Collect every line in the material below that contains the string "yellow", and copy each one unchanged.

Record list:
►

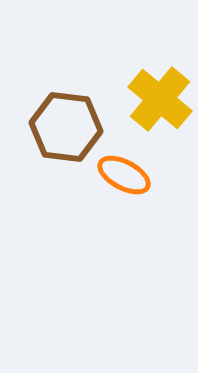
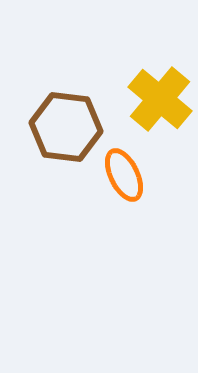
orange ellipse: rotated 36 degrees clockwise
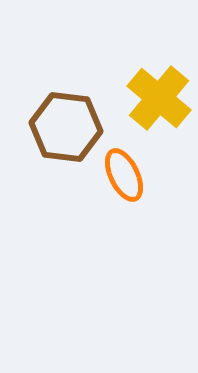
yellow cross: moved 1 px left, 1 px up
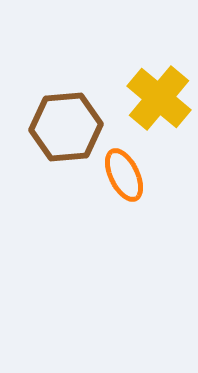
brown hexagon: rotated 12 degrees counterclockwise
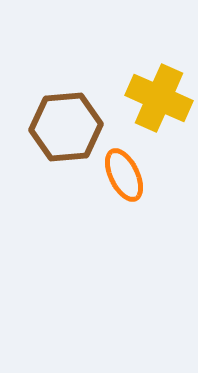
yellow cross: rotated 16 degrees counterclockwise
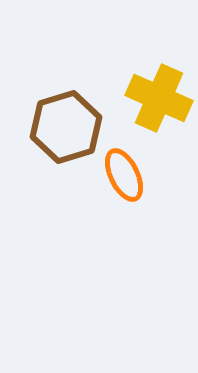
brown hexagon: rotated 12 degrees counterclockwise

◄

Result:
yellow cross: moved 1 px left, 1 px up
yellow cross: rotated 16 degrees counterclockwise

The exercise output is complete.